--- Task ---
Within the data below, count the lines that include the word "ellipse". Provide the number and nothing further.

[Shape position tracking data]
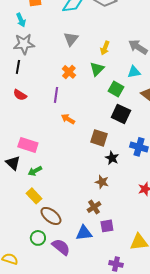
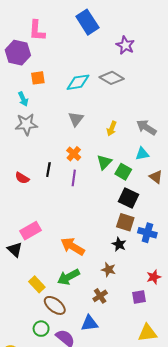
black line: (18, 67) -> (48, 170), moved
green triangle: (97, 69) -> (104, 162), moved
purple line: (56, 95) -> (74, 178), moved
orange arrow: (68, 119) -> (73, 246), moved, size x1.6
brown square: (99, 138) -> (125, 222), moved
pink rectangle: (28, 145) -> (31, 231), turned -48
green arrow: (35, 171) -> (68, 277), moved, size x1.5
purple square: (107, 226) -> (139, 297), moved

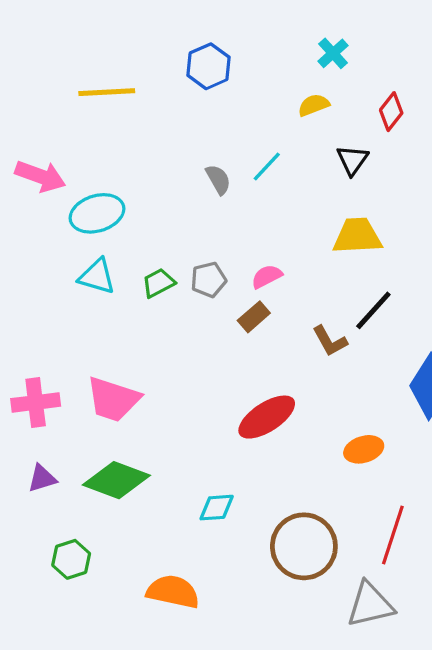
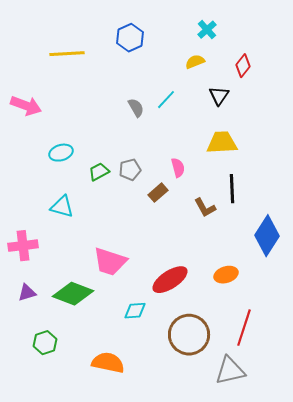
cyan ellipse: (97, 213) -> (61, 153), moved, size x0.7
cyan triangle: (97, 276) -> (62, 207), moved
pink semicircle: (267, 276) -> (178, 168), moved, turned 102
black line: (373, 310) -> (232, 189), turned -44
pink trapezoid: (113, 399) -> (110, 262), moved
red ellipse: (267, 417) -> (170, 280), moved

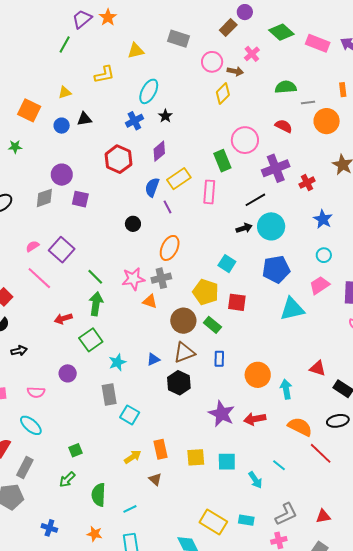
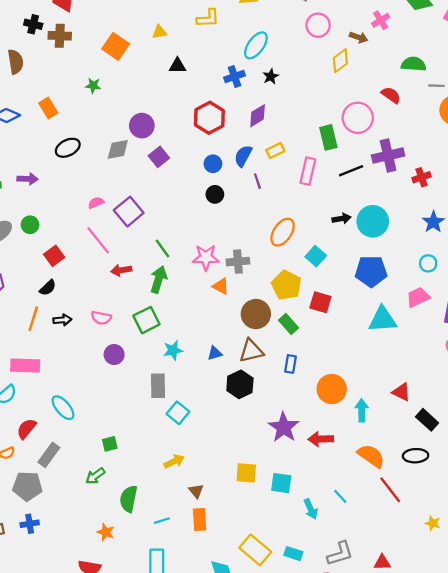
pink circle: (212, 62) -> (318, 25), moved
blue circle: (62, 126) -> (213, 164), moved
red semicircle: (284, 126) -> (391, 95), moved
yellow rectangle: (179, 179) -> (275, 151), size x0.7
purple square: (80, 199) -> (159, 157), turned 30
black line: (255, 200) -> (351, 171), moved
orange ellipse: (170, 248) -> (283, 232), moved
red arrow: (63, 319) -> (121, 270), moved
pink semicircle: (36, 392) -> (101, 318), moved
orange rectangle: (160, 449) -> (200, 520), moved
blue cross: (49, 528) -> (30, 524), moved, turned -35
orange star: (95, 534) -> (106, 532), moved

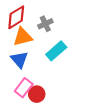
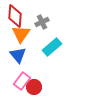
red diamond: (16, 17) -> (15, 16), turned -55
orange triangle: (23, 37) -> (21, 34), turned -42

...

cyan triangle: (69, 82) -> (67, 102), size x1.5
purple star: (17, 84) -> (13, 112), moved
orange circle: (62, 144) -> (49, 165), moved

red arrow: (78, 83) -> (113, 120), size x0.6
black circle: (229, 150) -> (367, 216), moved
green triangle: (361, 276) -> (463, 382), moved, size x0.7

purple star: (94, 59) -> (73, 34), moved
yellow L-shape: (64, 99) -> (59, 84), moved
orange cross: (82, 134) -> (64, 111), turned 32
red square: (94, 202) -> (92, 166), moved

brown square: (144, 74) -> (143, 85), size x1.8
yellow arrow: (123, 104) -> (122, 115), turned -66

--- Answer for this exercise ---
3